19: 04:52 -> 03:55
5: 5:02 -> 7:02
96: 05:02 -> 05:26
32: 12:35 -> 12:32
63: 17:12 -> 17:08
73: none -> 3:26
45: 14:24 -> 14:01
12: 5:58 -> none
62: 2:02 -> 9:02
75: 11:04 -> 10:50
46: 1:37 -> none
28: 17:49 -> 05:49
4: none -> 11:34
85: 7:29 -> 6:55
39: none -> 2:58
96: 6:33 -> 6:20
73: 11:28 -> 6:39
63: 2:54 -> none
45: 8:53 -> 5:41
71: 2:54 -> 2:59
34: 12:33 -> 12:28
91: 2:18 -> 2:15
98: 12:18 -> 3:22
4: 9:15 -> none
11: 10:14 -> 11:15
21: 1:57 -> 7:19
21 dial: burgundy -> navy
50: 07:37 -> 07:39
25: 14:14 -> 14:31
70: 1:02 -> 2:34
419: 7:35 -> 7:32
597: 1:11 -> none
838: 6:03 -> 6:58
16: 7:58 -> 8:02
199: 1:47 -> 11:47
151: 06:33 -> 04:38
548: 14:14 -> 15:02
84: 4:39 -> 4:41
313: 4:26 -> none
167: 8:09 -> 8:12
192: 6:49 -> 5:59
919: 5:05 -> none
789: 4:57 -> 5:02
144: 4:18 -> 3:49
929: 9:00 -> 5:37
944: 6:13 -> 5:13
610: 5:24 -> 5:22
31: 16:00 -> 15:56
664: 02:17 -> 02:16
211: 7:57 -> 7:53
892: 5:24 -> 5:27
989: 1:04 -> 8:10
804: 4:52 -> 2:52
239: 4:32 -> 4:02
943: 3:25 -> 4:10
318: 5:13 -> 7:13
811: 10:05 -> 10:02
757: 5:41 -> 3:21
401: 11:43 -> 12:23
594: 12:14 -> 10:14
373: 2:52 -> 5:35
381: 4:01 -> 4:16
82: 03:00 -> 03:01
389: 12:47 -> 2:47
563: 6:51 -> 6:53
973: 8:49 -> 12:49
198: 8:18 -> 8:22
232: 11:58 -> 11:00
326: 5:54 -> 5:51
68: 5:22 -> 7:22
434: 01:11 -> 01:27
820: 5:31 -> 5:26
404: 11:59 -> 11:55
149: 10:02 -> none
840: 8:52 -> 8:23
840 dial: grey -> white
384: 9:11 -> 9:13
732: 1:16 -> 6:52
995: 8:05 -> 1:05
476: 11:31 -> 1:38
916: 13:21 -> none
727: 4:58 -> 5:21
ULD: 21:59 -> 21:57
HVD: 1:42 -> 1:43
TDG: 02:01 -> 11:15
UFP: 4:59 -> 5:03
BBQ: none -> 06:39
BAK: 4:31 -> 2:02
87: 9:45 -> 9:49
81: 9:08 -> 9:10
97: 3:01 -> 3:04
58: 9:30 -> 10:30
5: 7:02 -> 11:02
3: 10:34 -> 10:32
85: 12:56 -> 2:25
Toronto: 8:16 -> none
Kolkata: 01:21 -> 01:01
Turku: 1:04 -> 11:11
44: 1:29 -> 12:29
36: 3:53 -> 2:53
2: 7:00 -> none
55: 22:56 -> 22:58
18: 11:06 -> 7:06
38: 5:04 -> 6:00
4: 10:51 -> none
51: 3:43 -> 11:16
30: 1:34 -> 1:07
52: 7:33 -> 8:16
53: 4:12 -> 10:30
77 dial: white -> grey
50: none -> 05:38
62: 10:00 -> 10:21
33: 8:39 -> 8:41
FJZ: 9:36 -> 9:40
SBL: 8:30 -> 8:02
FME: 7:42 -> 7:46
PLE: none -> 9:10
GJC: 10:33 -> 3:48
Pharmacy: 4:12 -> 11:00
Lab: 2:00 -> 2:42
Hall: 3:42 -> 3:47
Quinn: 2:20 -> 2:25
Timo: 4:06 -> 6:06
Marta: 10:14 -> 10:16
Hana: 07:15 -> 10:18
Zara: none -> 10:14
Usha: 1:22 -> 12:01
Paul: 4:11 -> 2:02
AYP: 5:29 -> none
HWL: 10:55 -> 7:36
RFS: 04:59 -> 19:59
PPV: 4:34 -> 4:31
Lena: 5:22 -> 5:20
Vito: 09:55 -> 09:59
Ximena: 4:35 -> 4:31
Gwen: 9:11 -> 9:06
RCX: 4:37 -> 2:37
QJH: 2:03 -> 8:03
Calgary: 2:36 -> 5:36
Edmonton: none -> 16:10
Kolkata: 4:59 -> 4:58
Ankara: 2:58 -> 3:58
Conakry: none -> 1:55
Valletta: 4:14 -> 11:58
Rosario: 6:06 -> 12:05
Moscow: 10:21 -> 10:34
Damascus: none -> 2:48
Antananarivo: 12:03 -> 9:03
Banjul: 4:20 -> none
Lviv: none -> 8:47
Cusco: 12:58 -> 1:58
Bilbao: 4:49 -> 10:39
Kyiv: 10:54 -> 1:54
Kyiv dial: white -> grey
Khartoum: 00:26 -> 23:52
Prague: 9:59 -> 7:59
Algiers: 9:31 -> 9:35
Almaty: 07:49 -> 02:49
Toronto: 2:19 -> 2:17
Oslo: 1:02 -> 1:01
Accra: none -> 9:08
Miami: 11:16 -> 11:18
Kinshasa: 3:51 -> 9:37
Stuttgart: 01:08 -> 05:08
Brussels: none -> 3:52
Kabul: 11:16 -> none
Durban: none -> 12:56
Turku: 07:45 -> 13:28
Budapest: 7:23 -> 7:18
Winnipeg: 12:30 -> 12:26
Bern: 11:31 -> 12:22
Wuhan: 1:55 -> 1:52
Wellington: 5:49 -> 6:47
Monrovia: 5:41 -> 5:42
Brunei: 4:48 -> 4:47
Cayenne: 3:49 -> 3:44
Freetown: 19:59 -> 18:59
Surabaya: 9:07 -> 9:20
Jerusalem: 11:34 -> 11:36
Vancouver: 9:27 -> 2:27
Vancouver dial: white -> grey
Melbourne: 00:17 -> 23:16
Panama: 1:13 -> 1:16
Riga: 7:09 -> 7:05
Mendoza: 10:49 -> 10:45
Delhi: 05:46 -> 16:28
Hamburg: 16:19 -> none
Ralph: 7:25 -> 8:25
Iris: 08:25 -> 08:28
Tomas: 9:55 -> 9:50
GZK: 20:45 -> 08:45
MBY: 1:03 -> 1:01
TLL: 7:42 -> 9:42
####################
**STATED GOAL:** Copy out every line of the listing above without changing anything.

**ANSWER:**
19: 04:52 -> 03:55
5: 5:02 -> 7:02
96: 05:02 -> 05:26
32: 12:35 -> 12:32
63: 17:12 -> 17:08
73: none -> 3:26
45: 14:24 -> 14:01
12: 5:58 -> none
62: 2:02 -> 9:02
75: 11:04 -> 10:50
46: 1:37 -> none
28: 17:49 -> 05:49
4: none -> 11:34
85: 7:29 -> 6:55
39: none -> 2:58
96: 6:33 -> 6:20
73: 11:28 -> 6:39
63: 2:54 -> none
45: 8:53 -> 5:41
71: 2:54 -> 2:59
34: 12:33 -> 12:28
91: 2:18 -> 2:15
98: 12:18 -> 3:22
4: 9:15 -> none
11: 10:14 -> 11:15
21: 1:57 -> 7:19
21 dial: burgundy -> navy
50: 07:37 -> 07:39
25: 14:14 -> 14:31
70: 1:02 -> 2:34
419: 7:35 -> 7:32
597: 1:11 -> none
838: 6:03 -> 6:58
16: 7:58 -> 8:02
199: 1:47 -> 11:47
151: 06:33 -> 04:38
548: 14:14 -> 15:02
84: 4:39 -> 4:41
313: 4:26 -> none
167: 8:09 -> 8:12
192: 6:49 -> 5:59
919: 5:05 -> none
789: 4:57 -> 5:02
144: 4:18 -> 3:49
929: 9:00 -> 5:37
944: 6:13 -> 5:13
610: 5:24 -> 5:22
31: 16:00 -> 15:56
664: 02:17 -> 02:16
211: 7:57 -> 7:53
892: 5:24 -> 5:27
989: 1:04 -> 8:10
804: 4:52 -> 2:52
239: 4:32 -> 4:02
943: 3:25 -> 4:10
318: 5:13 -> 7:13
811: 10:05 -> 10:02
757: 5:41 -> 3:21
401: 11:43 -> 12:23
594: 12:14 -> 10:14
373: 2:52 -> 5:35
381: 4:01 -> 4:16
82: 03:00 -> 03:01
389: 12:47 -> 2:47
563: 6:51 -> 6:53
973: 8:49 -> 12:49
198: 8:18 -> 8:22
232: 11:58 -> 11:00
326: 5:54 -> 5:51
68: 5:22 -> 7:22
434: 01:11 -> 01:27
820: 5:31 -> 5:26
404: 11:59 -> 11:55
149: 10:02 -> none
840: 8:52 -> 8:23
840 dial: grey -> white
384: 9:11 -> 9:13
732: 1:16 -> 6:52
995: 8:05 -> 1:05
476: 11:31 -> 1:38
916: 13:21 -> none
727: 4:58 -> 5:21
ULD: 21:59 -> 21:57
HVD: 1:42 -> 1:43
TDG: 02:01 -> 11:15
UFP: 4:59 -> 5:03
BBQ: none -> 06:39
BAK: 4:31 -> 2:02
87: 9:45 -> 9:49
81: 9:08 -> 9:10
97: 3:01 -> 3:04
58: 9:30 -> 10:30
5: 7:02 -> 11:02
3: 10:34 -> 10:32
85: 12:56 -> 2:25
Toronto: 8:16 -> none
Kolkata: 01:21 -> 01:01
Turku: 1:04 -> 11:11
44: 1:29 -> 12:29
36: 3:53 -> 2:53
2: 7:00 -> none
55: 22:56 -> 22:58
18: 11:06 -> 7:06
38: 5:04 -> 6:00
4: 10:51 -> none
51: 3:43 -> 11:16
30: 1:34 -> 1:07
52: 7:33 -> 8:16
53: 4:12 -> 10:30
77 dial: white -> grey
50: none -> 05:38
62: 10:00 -> 10:21
33: 8:39 -> 8:41
FJZ: 9:36 -> 9:40
SBL: 8:30 -> 8:02
FME: 7:42 -> 7:46
PLE: none -> 9:10
GJC: 10:33 -> 3:48
Pharmacy: 4:12 -> 11:00
Lab: 2:00 -> 2:42
Hall: 3:42 -> 3:47
Quinn: 2:20 -> 2:25
Timo: 4:06 -> 6:06
Marta: 10:14 -> 10:16
Hana: 07:15 -> 10:18
Zara: none -> 10:14
Usha: 1:22 -> 12:01
Paul: 4:11 -> 2:02
AYP: 5:29 -> none
HWL: 10:55 -> 7:36
RFS: 04:59 -> 19:59
PPV: 4:34 -> 4:31
Lena: 5:22 -> 5:20
Vito: 09:55 -> 09:59
Ximena: 4:35 -> 4:31
Gwen: 9:11 -> 9:06
RCX: 4:37 -> 2:37
QJH: 2:03 -> 8:03
Calgary: 2:36 -> 5:36
Edmonton: none -> 16:10
Kolkata: 4:59 -> 4:58
Ankara: 2:58 -> 3:58
Conakry: none -> 1:55
Valletta: 4:14 -> 11:58
Rosario: 6:06 -> 12:05
Moscow: 10:21 -> 10:34
Damascus: none -> 2:48
Antananarivo: 12:03 -> 9:03
Banjul: 4:20 -> none
Lviv: none -> 8:47
Cusco: 12:58 -> 1:58
Bilbao: 4:49 -> 10:39
Kyiv: 10:54 -> 1:54
Kyiv dial: white -> grey
Khartoum: 00:26 -> 23:52
Prague: 9:59 -> 7:59
Algiers: 9:31 -> 9:35
Almaty: 07:49 -> 02:49
Toronto: 2:19 -> 2:17
Oslo: 1:02 -> 1:01
Accra: none -> 9:08
Miami: 11:16 -> 11:18
Kinshasa: 3:51 -> 9:37
Stuttgart: 01:08 -> 05:08
Brussels: none -> 3:52
Kabul: 11:16 -> none
Durban: none -> 12:56
Turku: 07:45 -> 13:28
Budapest: 7:23 -> 7:18
Winnipeg: 12:30 -> 12:26
Bern: 11:31 -> 12:22
Wuhan: 1:55 -> 1:52
Wellington: 5:49 -> 6:47
Monrovia: 5:41 -> 5:42
Brunei: 4:48 -> 4:47
Cayenne: 3:49 -> 3:44
Freetown: 19:59 -> 18:59
Surabaya: 9:07 -> 9:20
Jerusalem: 11:34 -> 11:36
Vancouver: 9:27 -> 2:27
Vancouver dial: white -> grey
Melbourne: 00:17 -> 23:16
Panama: 1:13 -> 1:16
Riga: 7:09 -> 7:05
Mendoza: 10:49 -> 10:45
Delhi: 05:46 -> 16:28
Hamburg: 16:19 -> none
Ralph: 7:25 -> 8:25
Iris: 08:25 -> 08:28
Tomas: 9:55 -> 9:50
GZK: 20:45 -> 08:45
MBY: 1:03 -> 1:01
TLL: 7:42 -> 9:42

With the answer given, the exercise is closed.